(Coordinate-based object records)
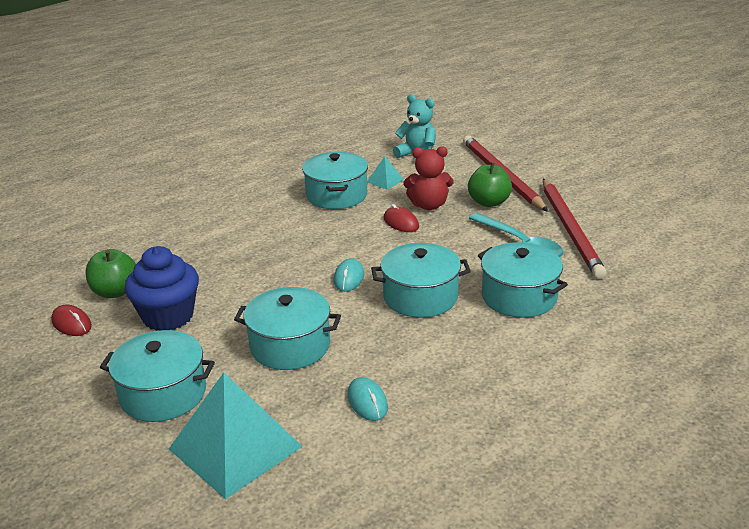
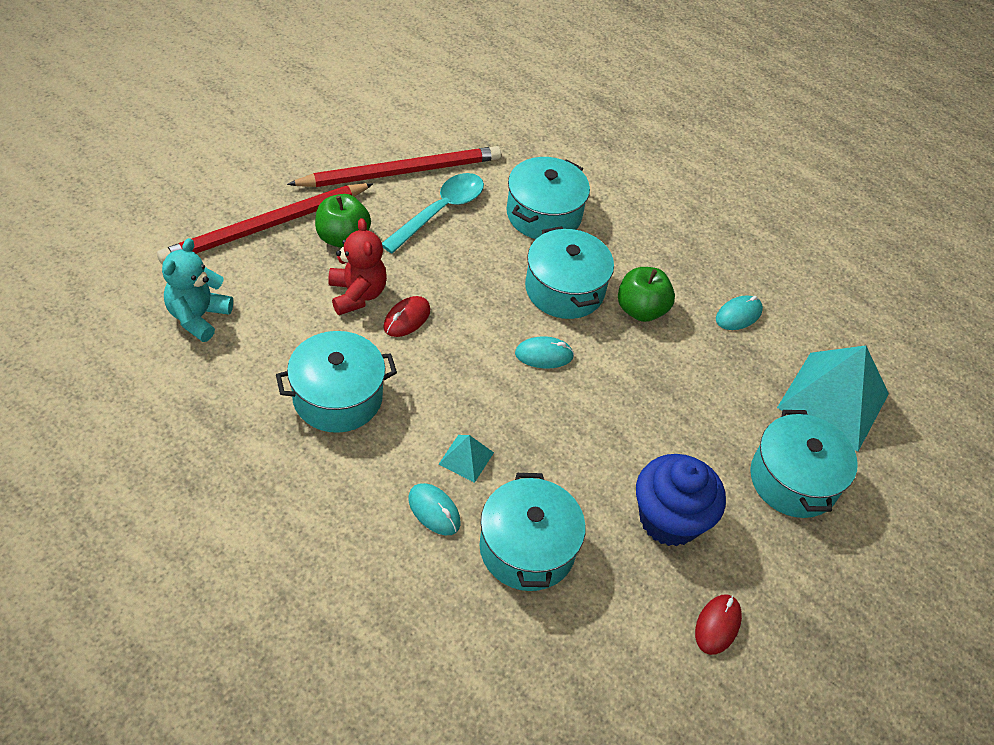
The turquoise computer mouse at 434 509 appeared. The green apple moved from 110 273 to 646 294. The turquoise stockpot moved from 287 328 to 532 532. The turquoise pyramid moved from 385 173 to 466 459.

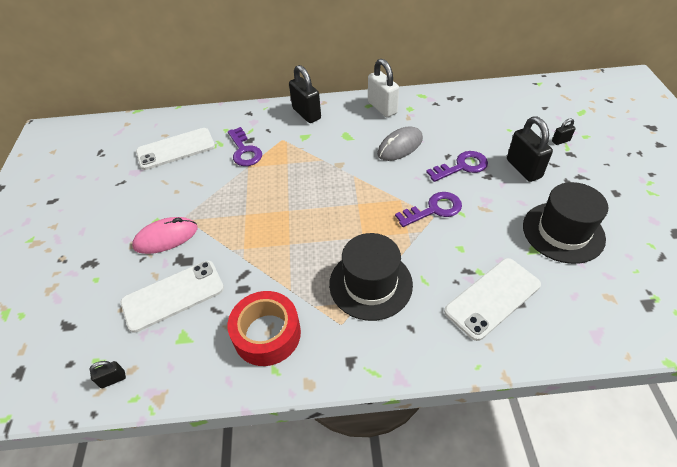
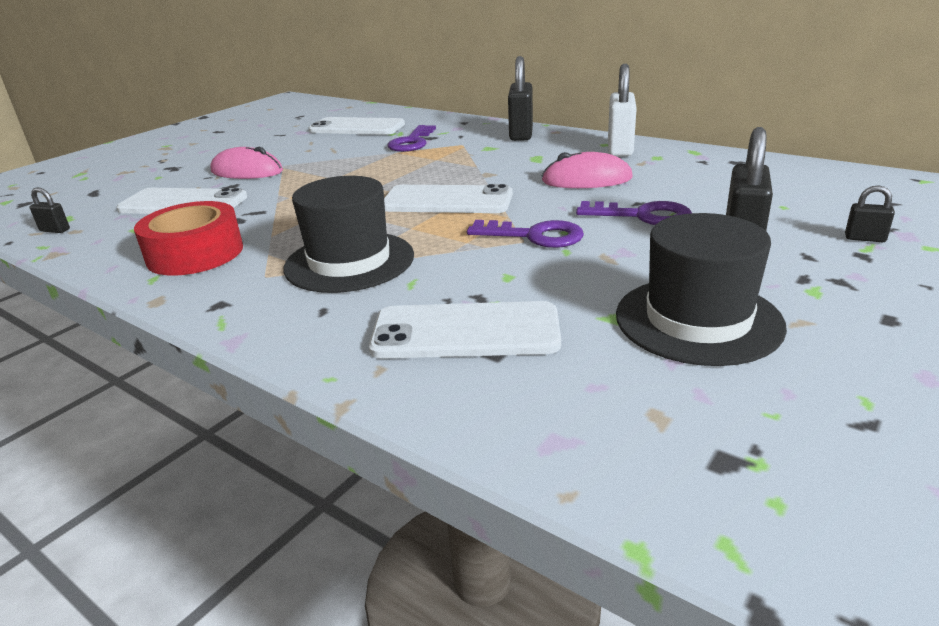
The snow-white phone at 448 198 appeared. The gray computer mouse at 400 143 became the pink computer mouse at 587 170.

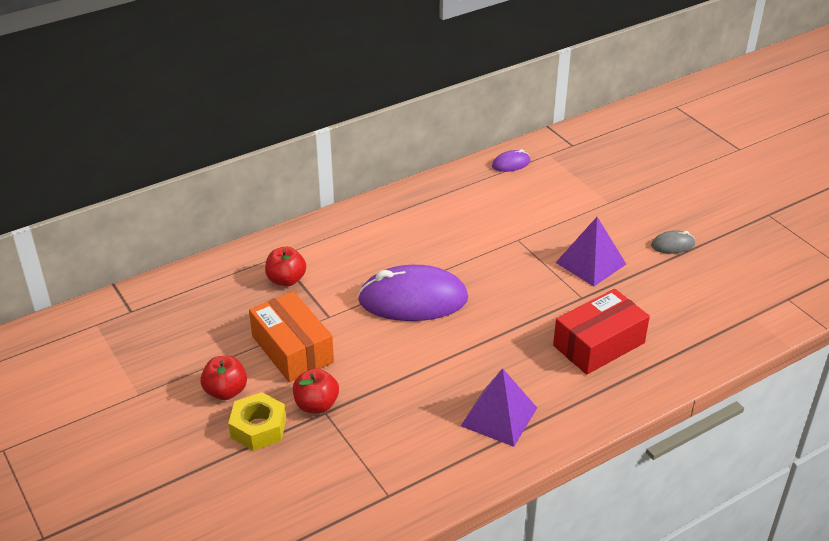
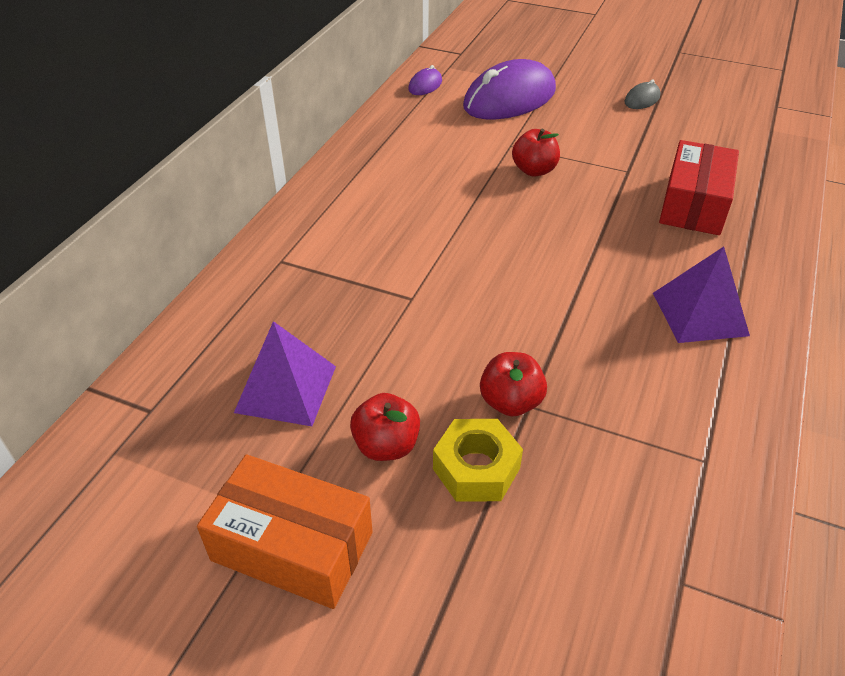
The bright orange package moved from 291 336 to 285 532. The scarlet apple moved from 285 267 to 536 153. The violet computer mouse moved from 413 293 to 509 89. The violet pyramid moved from 591 251 to 285 373.

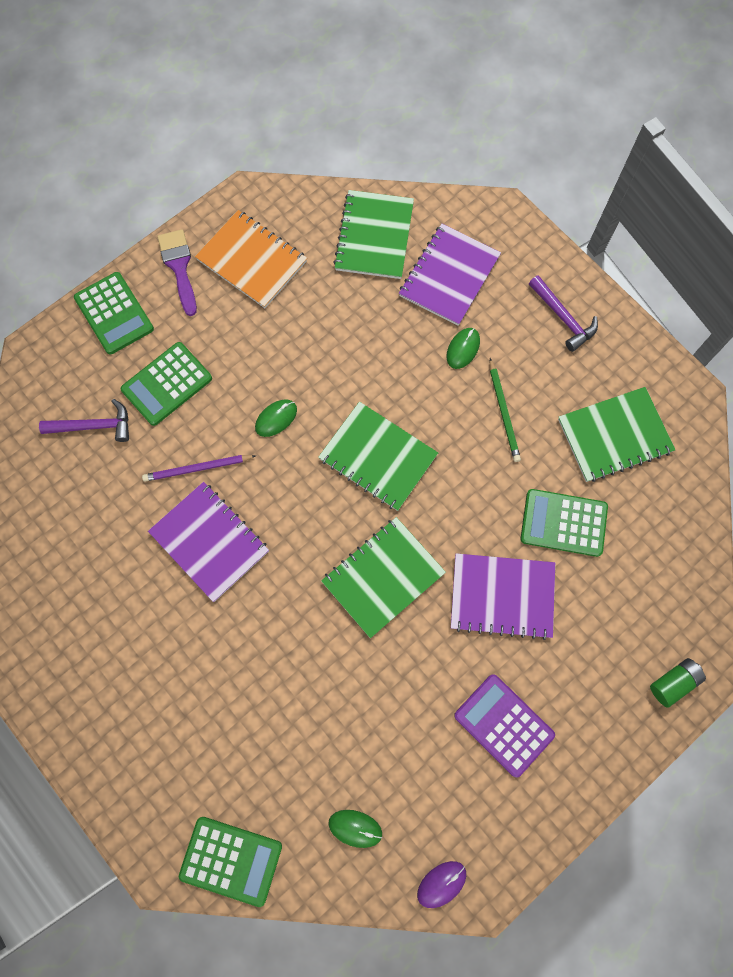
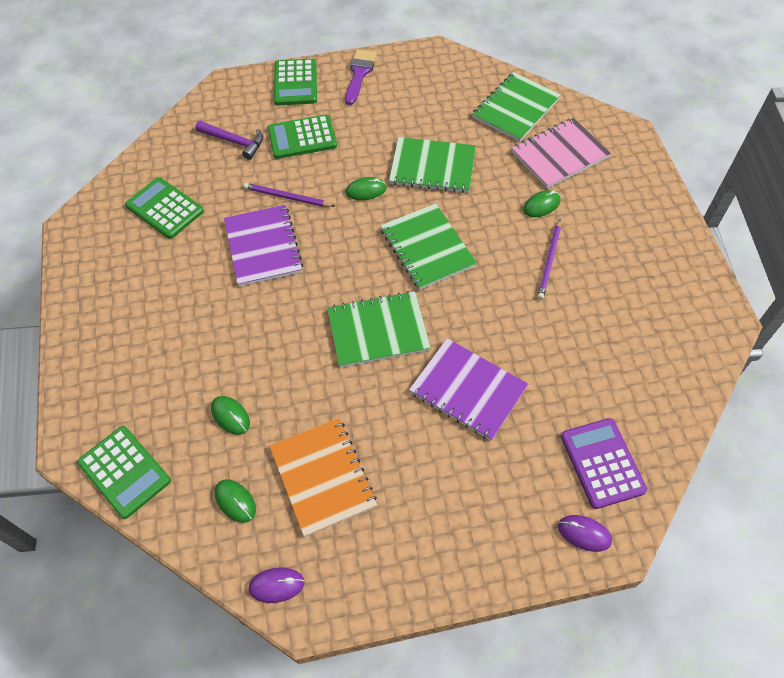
The violet carpenter's hammer at 563 313 disappeared. The green computer mouse at 230 415 appeared. The bright orange notebook moved from 251 259 to 323 477. The violet pocket calculator moved from 504 725 to 604 463. The green pocket calculator moved from 564 523 to 164 208. The green notebook moved from 617 434 to 432 165. The green battery at 678 683 was replaced by the violet computer mouse at 585 533. The violet notebook at 450 275 became the pink notebook at 561 153. The green lead pencil at 505 410 became the violet lead pencil at 549 259.

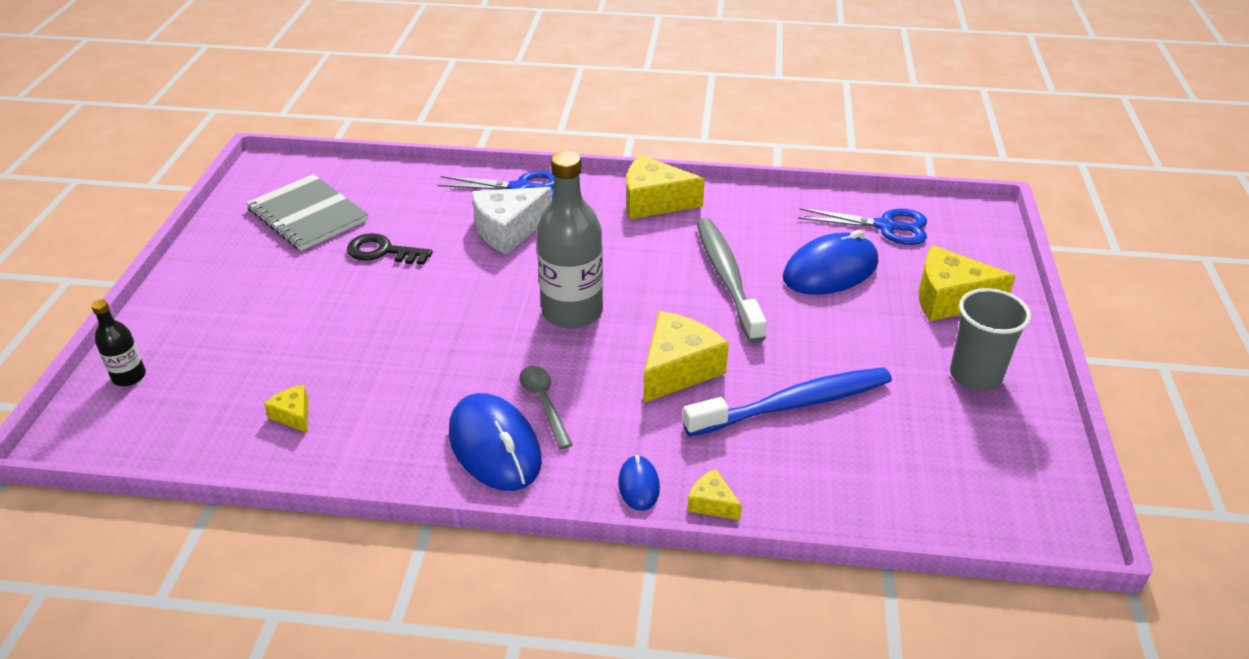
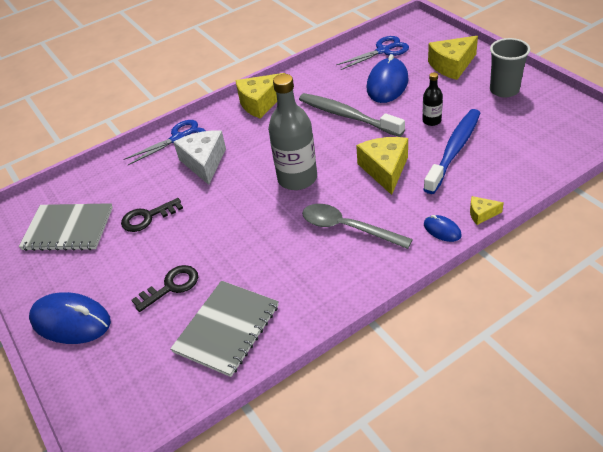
The black door key at 165 288 appeared. The black flask moved from 118 343 to 432 99. The royal blue computer mouse moved from 495 442 to 70 318. The bright yellow cheese at 286 409 was replaced by the gray notebook at 224 329. The snow-white cheese at 512 221 turned 150 degrees clockwise. The gray tablespoon at 546 407 changed to 1.53 times the size.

_EXERCISE GOAL_.
Transcribe the records above verbatim. Do not carry over any picture.

_TASK OUTPUT_.
The turquoise computer mouse at 434 509 appeared. The green apple moved from 110 273 to 646 294. The turquoise stockpot moved from 287 328 to 532 532. The turquoise pyramid moved from 385 173 to 466 459.

The snow-white phone at 448 198 appeared. The gray computer mouse at 400 143 became the pink computer mouse at 587 170.

The bright orange package moved from 291 336 to 285 532. The scarlet apple moved from 285 267 to 536 153. The violet computer mouse moved from 413 293 to 509 89. The violet pyramid moved from 591 251 to 285 373.

The violet carpenter's hammer at 563 313 disappeared. The green computer mouse at 230 415 appeared. The bright orange notebook moved from 251 259 to 323 477. The violet pocket calculator moved from 504 725 to 604 463. The green pocket calculator moved from 564 523 to 164 208. The green notebook moved from 617 434 to 432 165. The green battery at 678 683 was replaced by the violet computer mouse at 585 533. The violet notebook at 450 275 became the pink notebook at 561 153. The green lead pencil at 505 410 became the violet lead pencil at 549 259.

The black door key at 165 288 appeared. The black flask moved from 118 343 to 432 99. The royal blue computer mouse moved from 495 442 to 70 318. The bright yellow cheese at 286 409 was replaced by the gray notebook at 224 329. The snow-white cheese at 512 221 turned 150 degrees clockwise. The gray tablespoon at 546 407 changed to 1.53 times the size.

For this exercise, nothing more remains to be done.